▶ [TRY IT]: Which of the lines below include the word "ball"? Pull each one out.

▶ [INFORMATION PROVIDED]:

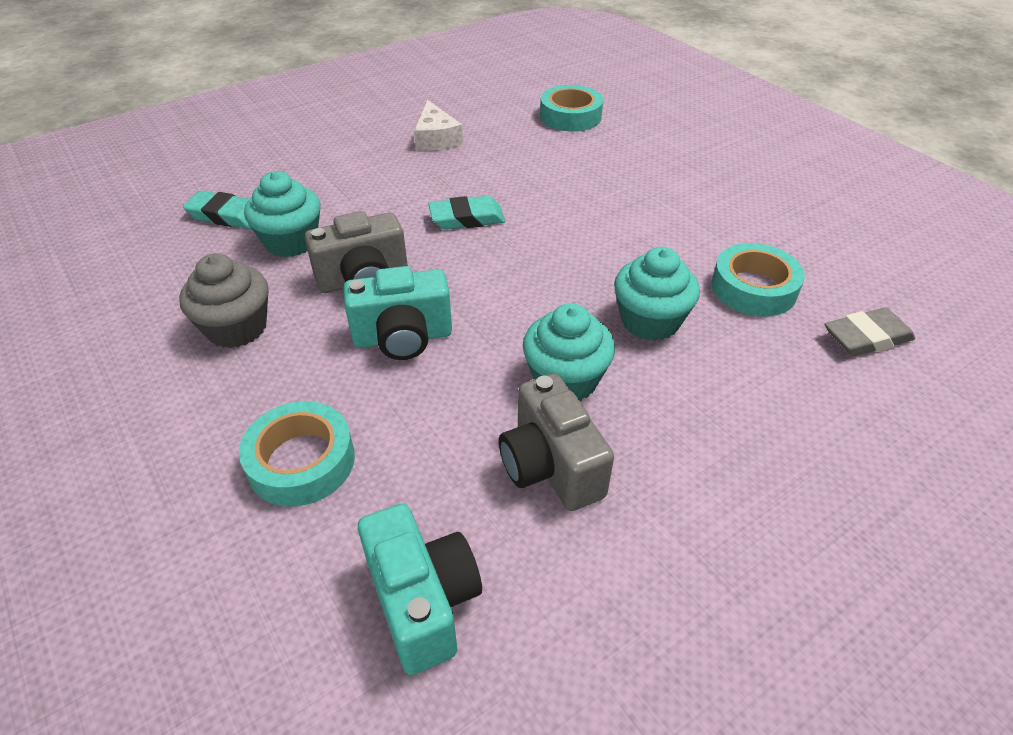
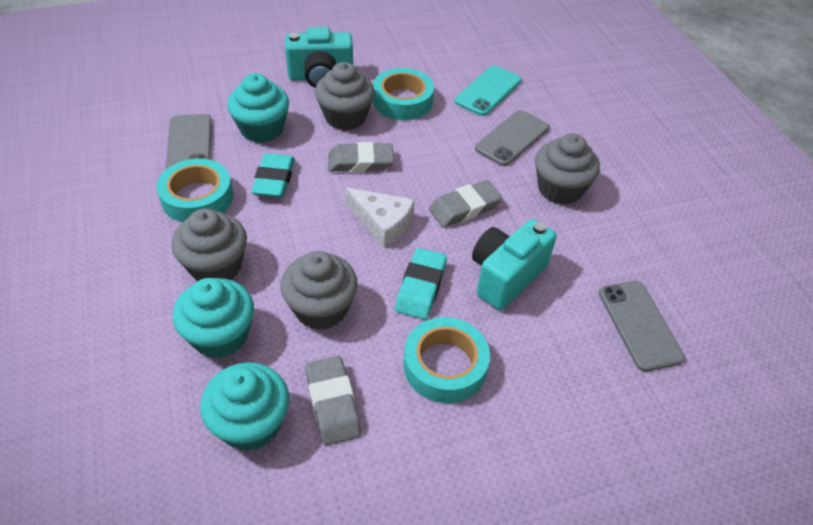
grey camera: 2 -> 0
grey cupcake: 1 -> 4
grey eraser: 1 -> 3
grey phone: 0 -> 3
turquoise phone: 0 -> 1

--

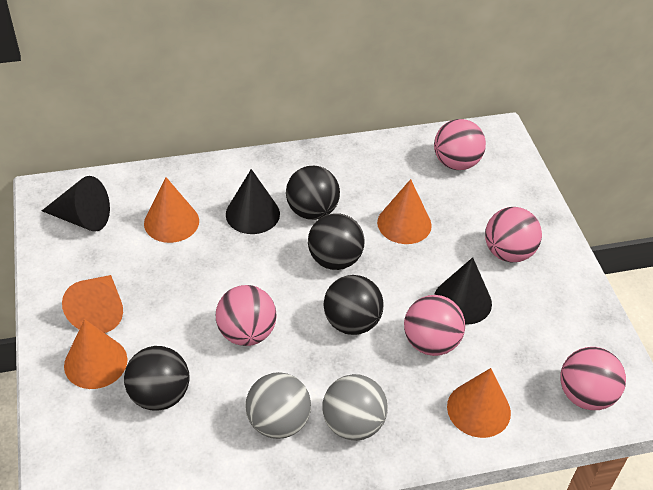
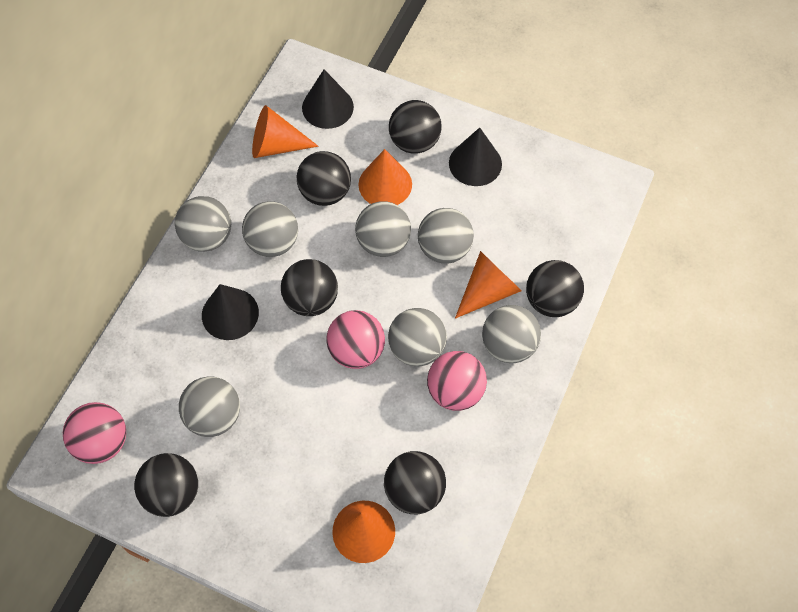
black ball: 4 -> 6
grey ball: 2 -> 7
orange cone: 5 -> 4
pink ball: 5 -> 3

▶ [YOUR SOLUTION]:
black ball: 4 -> 6
grey ball: 2 -> 7
pink ball: 5 -> 3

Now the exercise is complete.